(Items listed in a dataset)

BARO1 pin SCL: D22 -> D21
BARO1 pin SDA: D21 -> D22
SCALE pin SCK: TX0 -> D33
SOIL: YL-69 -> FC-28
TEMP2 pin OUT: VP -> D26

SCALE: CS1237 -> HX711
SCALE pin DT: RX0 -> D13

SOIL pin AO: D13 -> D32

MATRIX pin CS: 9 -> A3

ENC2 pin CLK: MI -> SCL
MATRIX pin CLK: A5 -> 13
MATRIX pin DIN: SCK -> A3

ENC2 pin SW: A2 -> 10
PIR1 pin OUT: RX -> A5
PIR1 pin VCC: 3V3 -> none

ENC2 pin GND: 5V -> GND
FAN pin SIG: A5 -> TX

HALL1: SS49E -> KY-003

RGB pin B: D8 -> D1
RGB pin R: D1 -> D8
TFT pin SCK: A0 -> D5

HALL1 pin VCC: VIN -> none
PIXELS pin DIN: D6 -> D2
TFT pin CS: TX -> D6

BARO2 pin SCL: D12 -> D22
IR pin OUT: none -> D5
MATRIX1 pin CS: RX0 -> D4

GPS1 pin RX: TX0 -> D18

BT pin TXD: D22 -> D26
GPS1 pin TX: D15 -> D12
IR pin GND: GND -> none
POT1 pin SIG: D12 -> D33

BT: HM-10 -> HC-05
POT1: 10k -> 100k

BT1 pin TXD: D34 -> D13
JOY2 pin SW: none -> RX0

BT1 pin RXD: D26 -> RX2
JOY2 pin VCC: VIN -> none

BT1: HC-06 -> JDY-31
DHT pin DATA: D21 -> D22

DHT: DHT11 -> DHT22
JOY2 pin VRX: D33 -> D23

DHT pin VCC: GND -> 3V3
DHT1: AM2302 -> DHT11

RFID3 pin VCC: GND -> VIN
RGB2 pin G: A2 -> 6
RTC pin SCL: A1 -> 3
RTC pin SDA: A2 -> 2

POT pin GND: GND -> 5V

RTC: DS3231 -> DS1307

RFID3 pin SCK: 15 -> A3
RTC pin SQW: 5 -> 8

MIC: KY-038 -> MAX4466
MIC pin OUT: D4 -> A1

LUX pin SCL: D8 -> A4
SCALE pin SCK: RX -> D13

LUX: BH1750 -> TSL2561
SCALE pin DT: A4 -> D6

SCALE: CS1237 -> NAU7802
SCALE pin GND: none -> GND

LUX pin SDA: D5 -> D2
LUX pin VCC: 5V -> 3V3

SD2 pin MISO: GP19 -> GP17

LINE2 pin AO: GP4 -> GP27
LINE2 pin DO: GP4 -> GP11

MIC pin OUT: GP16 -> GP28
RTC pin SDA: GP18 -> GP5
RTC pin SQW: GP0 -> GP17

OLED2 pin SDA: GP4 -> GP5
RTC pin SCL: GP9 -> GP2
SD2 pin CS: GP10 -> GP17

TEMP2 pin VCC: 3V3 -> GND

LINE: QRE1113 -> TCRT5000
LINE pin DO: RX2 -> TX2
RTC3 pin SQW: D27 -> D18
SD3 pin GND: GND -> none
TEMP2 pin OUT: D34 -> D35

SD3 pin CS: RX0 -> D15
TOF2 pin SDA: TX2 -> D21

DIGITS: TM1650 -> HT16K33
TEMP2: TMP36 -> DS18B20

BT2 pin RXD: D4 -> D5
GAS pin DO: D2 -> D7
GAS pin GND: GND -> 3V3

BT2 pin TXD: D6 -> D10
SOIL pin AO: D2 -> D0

● **Task objective**
Return, unchanged, the run of lines above that opens with the line containing "TFT pin SCK: A0 -> D5" and closes with the line containing "LINE pin DO: RX2 -> TX2". Include both.

● **Final answer**
TFT pin SCK: A0 -> D5

HALL1 pin VCC: VIN -> none
PIXELS pin DIN: D6 -> D2
TFT pin CS: TX -> D6

BARO2 pin SCL: D12 -> D22
IR pin OUT: none -> D5
MATRIX1 pin CS: RX0 -> D4

GPS1 pin RX: TX0 -> D18

BT pin TXD: D22 -> D26
GPS1 pin TX: D15 -> D12
IR pin GND: GND -> none
POT1 pin SIG: D12 -> D33

BT: HM-10 -> HC-05
POT1: 10k -> 100k

BT1 pin TXD: D34 -> D13
JOY2 pin SW: none -> RX0

BT1 pin RXD: D26 -> RX2
JOY2 pin VCC: VIN -> none

BT1: HC-06 -> JDY-31
DHT pin DATA: D21 -> D22

DHT: DHT11 -> DHT22
JOY2 pin VRX: D33 -> D23

DHT pin VCC: GND -> 3V3
DHT1: AM2302 -> DHT11

RFID3 pin VCC: GND -> VIN
RGB2 pin G: A2 -> 6
RTC pin SCL: A1 -> 3
RTC pin SDA: A2 -> 2

POT pin GND: GND -> 5V

RTC: DS3231 -> DS1307

RFID3 pin SCK: 15 -> A3
RTC pin SQW: 5 -> 8

MIC: KY-038 -> MAX4466
MIC pin OUT: D4 -> A1

LUX pin SCL: D8 -> A4
SCALE pin SCK: RX -> D13

LUX: BH1750 -> TSL2561
SCALE pin DT: A4 -> D6

SCALE: CS1237 -> NAU7802
SCALE pin GND: none -> GND

LUX pin SDA: D5 -> D2
LUX pin VCC: 5V -> 3V3

SD2 pin MISO: GP19 -> GP17

LINE2 pin AO: GP4 -> GP27
LINE2 pin DO: GP4 -> GP11

MIC pin OUT: GP16 -> GP28
RTC pin SDA: GP18 -> GP5
RTC pin SQW: GP0 -> GP17

OLED2 pin SDA: GP4 -> GP5
RTC pin SCL: GP9 -> GP2
SD2 pin CS: GP10 -> GP17

TEMP2 pin VCC: 3V3 -> GND

LINE: QRE1113 -> TCRT5000
LINE pin DO: RX2 -> TX2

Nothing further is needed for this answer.